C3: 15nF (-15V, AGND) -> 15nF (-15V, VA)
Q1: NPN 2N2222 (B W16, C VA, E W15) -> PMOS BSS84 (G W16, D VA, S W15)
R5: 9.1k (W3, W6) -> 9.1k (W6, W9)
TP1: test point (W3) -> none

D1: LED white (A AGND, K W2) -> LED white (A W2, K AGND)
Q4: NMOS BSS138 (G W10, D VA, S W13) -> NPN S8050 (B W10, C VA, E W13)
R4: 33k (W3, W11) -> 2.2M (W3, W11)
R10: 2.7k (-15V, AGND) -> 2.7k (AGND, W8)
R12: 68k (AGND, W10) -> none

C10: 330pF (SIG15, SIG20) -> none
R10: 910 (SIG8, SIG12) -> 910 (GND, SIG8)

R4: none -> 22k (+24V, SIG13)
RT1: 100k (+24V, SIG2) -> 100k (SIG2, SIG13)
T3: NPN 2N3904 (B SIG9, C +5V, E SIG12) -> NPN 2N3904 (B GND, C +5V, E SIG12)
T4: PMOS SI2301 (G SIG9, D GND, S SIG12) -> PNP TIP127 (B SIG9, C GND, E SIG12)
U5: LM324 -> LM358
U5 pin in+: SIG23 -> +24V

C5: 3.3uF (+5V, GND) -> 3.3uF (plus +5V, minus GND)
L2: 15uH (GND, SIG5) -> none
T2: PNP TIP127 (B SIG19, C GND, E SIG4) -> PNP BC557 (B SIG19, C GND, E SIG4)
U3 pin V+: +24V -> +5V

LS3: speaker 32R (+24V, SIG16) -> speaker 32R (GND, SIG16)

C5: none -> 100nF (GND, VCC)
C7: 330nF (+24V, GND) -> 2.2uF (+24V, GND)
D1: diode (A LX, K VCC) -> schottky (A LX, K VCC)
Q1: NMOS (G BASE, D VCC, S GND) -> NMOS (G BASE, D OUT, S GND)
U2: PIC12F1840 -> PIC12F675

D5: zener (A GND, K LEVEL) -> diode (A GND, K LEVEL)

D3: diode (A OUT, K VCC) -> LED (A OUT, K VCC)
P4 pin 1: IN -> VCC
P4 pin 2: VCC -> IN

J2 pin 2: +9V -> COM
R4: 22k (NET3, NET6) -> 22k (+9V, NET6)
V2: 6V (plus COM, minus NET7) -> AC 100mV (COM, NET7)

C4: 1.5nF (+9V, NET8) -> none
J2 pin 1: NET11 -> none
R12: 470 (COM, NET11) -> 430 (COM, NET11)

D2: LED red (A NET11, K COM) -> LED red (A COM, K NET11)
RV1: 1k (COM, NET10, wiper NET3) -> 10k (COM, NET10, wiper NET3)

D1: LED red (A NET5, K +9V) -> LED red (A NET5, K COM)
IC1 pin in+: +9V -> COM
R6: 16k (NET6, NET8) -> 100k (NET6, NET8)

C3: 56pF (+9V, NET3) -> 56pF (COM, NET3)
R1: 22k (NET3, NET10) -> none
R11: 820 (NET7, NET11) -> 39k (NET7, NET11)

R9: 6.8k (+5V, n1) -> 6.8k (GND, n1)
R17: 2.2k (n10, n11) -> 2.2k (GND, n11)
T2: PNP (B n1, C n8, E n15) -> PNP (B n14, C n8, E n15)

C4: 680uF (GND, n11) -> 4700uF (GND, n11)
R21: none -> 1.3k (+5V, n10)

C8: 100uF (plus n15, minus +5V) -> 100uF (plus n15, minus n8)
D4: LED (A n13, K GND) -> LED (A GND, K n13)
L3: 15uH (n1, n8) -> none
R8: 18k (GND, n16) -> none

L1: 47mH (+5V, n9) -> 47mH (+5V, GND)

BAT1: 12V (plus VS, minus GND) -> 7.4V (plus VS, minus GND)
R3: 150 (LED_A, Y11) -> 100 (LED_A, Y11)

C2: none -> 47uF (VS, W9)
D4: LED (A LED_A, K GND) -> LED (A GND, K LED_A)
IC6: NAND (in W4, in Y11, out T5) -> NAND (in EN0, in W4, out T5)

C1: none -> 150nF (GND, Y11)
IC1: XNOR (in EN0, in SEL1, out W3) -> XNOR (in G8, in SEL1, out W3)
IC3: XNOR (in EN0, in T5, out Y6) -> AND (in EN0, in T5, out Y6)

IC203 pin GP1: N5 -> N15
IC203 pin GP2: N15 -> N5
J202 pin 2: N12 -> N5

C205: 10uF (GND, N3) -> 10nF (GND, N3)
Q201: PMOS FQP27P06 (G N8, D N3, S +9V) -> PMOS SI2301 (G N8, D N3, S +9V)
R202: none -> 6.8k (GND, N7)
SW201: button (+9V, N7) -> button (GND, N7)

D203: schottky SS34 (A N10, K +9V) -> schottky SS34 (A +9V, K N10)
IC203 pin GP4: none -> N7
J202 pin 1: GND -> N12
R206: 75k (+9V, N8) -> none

* What to work on
Copy out the whole listing above, leaving each line exactly as it stands.

* Answer below
C3: 15nF (-15V, AGND) -> 15nF (-15V, VA)
Q1: NPN 2N2222 (B W16, C VA, E W15) -> PMOS BSS84 (G W16, D VA, S W15)
R5: 9.1k (W3, W6) -> 9.1k (W6, W9)
TP1: test point (W3) -> none

D1: LED white (A AGND, K W2) -> LED white (A W2, K AGND)
Q4: NMOS BSS138 (G W10, D VA, S W13) -> NPN S8050 (B W10, C VA, E W13)
R4: 33k (W3, W11) -> 2.2M (W3, W11)
R10: 2.7k (-15V, AGND) -> 2.7k (AGND, W8)
R12: 68k (AGND, W10) -> none

C10: 330pF (SIG15, SIG20) -> none
R10: 910 (SIG8, SIG12) -> 910 (GND, SIG8)

R4: none -> 22k (+24V, SIG13)
RT1: 100k (+24V, SIG2) -> 100k (SIG2, SIG13)
T3: NPN 2N3904 (B SIG9, C +5V, E SIG12) -> NPN 2N3904 (B GND, C +5V, E SIG12)
T4: PMOS SI2301 (G SIG9, D GND, S SIG12) -> PNP TIP127 (B SIG9, C GND, E SIG12)
U5: LM324 -> LM358
U5 pin in+: SIG23 -> +24V

C5: 3.3uF (+5V, GND) -> 3.3uF (plus +5V, minus GND)
L2: 15uH (GND, SIG5) -> none
T2: PNP TIP127 (B SIG19, C GND, E SIG4) -> PNP BC557 (B SIG19, C GND, E SIG4)
U3 pin V+: +24V -> +5V

LS3: speaker 32R (+24V, SIG16) -> speaker 32R (GND, SIG16)

C5: none -> 100nF (GND, VCC)
C7: 330nF (+24V, GND) -> 2.2uF (+24V, GND)
D1: diode (A LX, K VCC) -> schottky (A LX, K VCC)
Q1: NMOS (G BASE, D VCC, S GND) -> NMOS (G BASE, D OUT, S GND)
U2: PIC12F1840 -> PIC12F675

D5: zener (A GND, K LEVEL) -> diode (A GND, K LEVEL)

D3: diode (A OUT, K VCC) -> LED (A OUT, K VCC)
P4 pin 1: IN -> VCC
P4 pin 2: VCC -> IN

J2 pin 2: +9V -> COM
R4: 22k (NET3, NET6) -> 22k (+9V, NET6)
V2: 6V (plus COM, minus NET7) -> AC 100mV (COM, NET7)

C4: 1.5nF (+9V, NET8) -> none
J2 pin 1: NET11 -> none
R12: 470 (COM, NET11) -> 430 (COM, NET11)

D2: LED red (A NET11, K COM) -> LED red (A COM, K NET11)
RV1: 1k (COM, NET10, wiper NET3) -> 10k (COM, NET10, wiper NET3)

D1: LED red (A NET5, K +9V) -> LED red (A NET5, K COM)
IC1 pin in+: +9V -> COM
R6: 16k (NET6, NET8) -> 100k (NET6, NET8)

C3: 56pF (+9V, NET3) -> 56pF (COM, NET3)
R1: 22k (NET3, NET10) -> none
R11: 820 (NET7, NET11) -> 39k (NET7, NET11)

R9: 6.8k (+5V, n1) -> 6.8k (GND, n1)
R17: 2.2k (n10, n11) -> 2.2k (GND, n11)
T2: PNP (B n1, C n8, E n15) -> PNP (B n14, C n8, E n15)

C4: 680uF (GND, n11) -> 4700uF (GND, n11)
R21: none -> 1.3k (+5V, n10)

C8: 100uF (plus n15, minus +5V) -> 100uF (plus n15, minus n8)
D4: LED (A n13, K GND) -> LED (A GND, K n13)
L3: 15uH (n1, n8) -> none
R8: 18k (GND, n16) -> none

L1: 47mH (+5V, n9) -> 47mH (+5V, GND)

BAT1: 12V (plus VS, minus GND) -> 7.4V (plus VS, minus GND)
R3: 150 (LED_A, Y11) -> 100 (LED_A, Y11)

C2: none -> 47uF (VS, W9)
D4: LED (A LED_A, K GND) -> LED (A GND, K LED_A)
IC6: NAND (in W4, in Y11, out T5) -> NAND (in EN0, in W4, out T5)

C1: none -> 150nF (GND, Y11)
IC1: XNOR (in EN0, in SEL1, out W3) -> XNOR (in G8, in SEL1, out W3)
IC3: XNOR (in EN0, in T5, out Y6) -> AND (in EN0, in T5, out Y6)

IC203 pin GP1: N5 -> N15
IC203 pin GP2: N15 -> N5
J202 pin 2: N12 -> N5

C205: 10uF (GND, N3) -> 10nF (GND, N3)
Q201: PMOS FQP27P06 (G N8, D N3, S +9V) -> PMOS SI2301 (G N8, D N3, S +9V)
R202: none -> 6.8k (GND, N7)
SW201: button (+9V, N7) -> button (GND, N7)

D203: schottky SS34 (A N10, K +9V) -> schottky SS34 (A +9V, K N10)
IC203 pin GP4: none -> N7
J202 pin 1: GND -> N12
R206: 75k (+9V, N8) -> none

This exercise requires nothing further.